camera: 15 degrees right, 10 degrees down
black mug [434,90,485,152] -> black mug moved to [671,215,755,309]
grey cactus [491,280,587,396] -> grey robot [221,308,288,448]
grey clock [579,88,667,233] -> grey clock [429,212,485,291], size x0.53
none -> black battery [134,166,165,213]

* * * * * * *

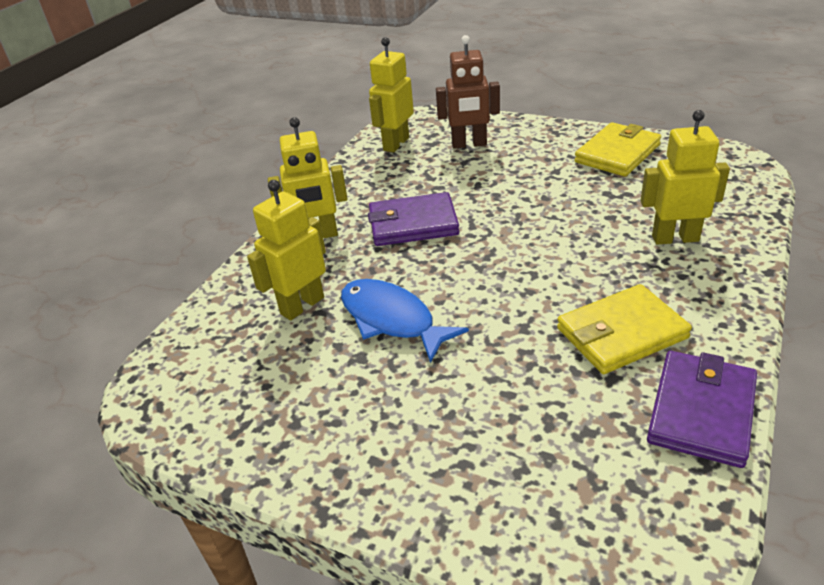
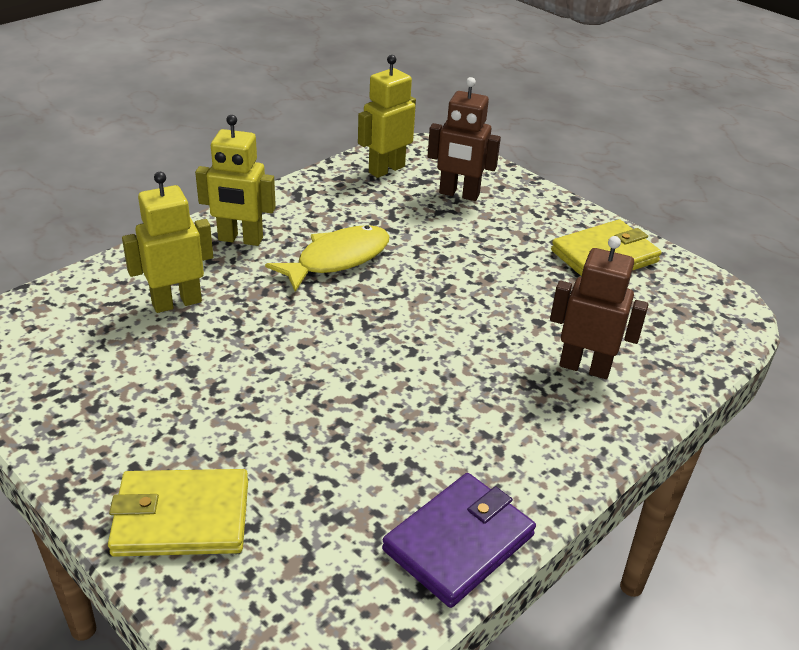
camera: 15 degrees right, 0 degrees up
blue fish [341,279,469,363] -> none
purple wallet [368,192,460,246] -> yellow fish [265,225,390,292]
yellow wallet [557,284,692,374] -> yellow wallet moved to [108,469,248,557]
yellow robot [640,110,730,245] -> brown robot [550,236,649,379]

* * * * * * *

Find how many lines in the records contain the string "black", then give the number alone.

2